**Stated problem:**
Convert the rows below into a Markdown table with the columns Number and Line, numbering each row in order and omitting blank lines. Leave the pictures out of the answer.
══ Exercise data
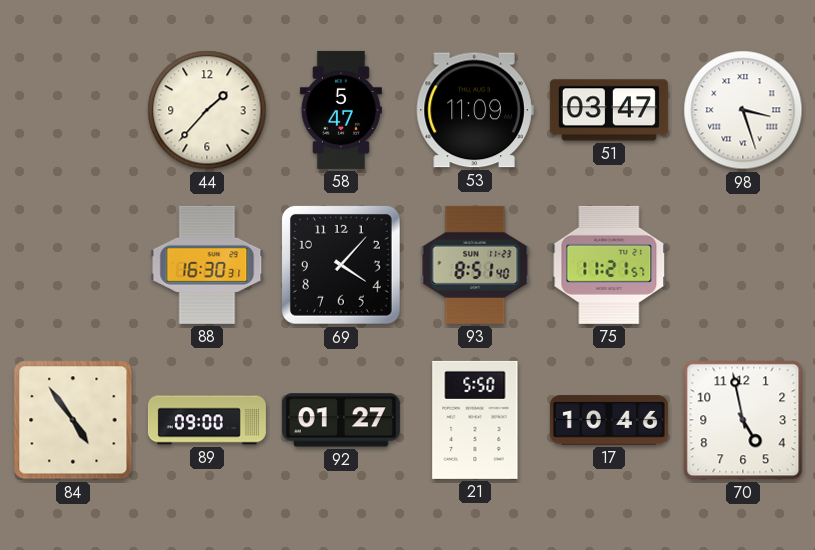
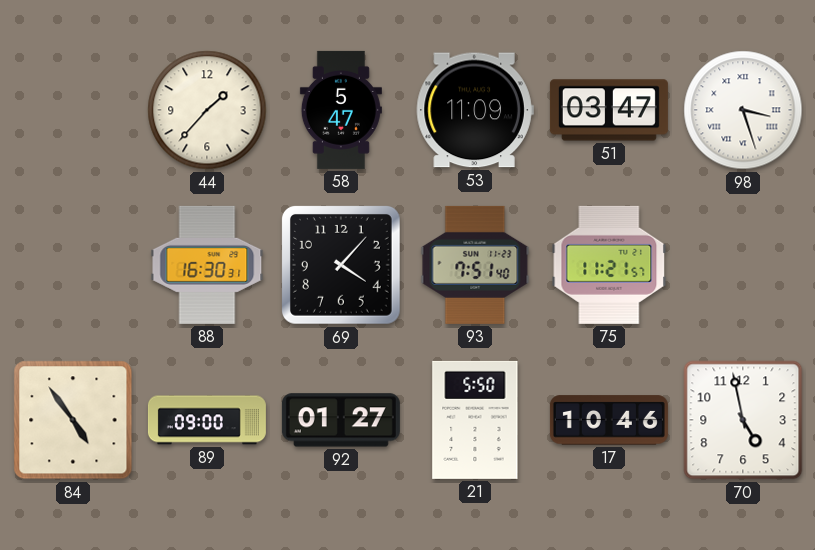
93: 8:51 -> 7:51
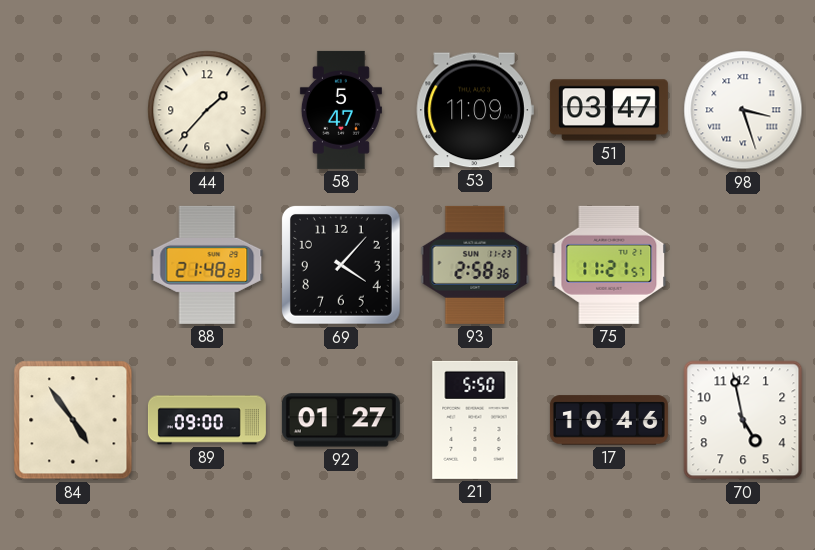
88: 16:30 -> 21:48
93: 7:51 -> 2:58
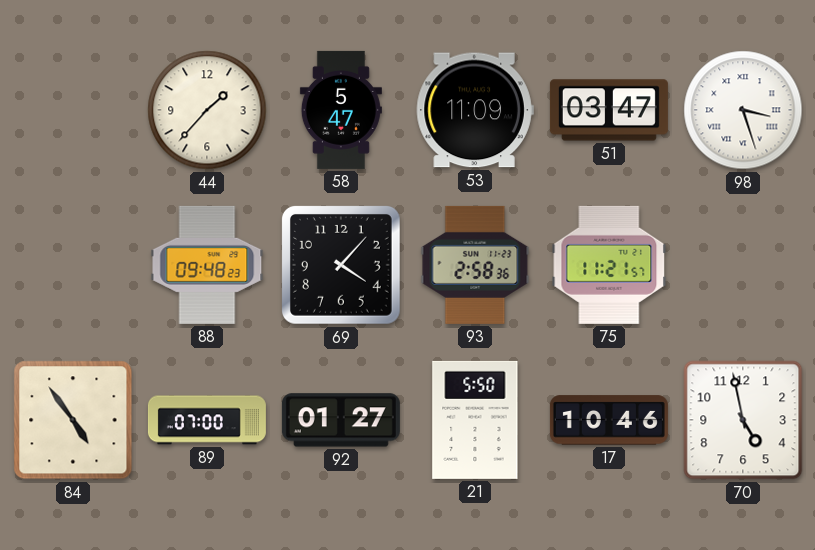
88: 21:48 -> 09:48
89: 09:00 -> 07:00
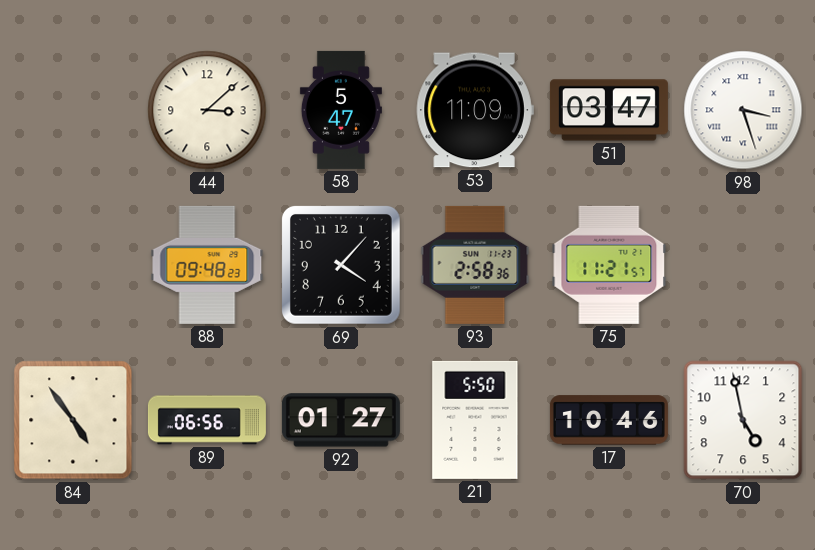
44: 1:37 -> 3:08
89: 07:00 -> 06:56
════
**The answer:**
| Number | Line |
|---|---|
| 1 | 93: 8:51 -> 7:51 |
| 2 | 88: 16:30 -> 21:48 |
| 3 | 93: 7:51 -> 2:58 |
| 4 | 88: 21:48 -> 09:48 |
| 5 | 89: 09:00 -> 07:00 |
| 6 | 44: 1:37 -> 3:08 |
| 7 | 89: 07:00 -> 06:56 |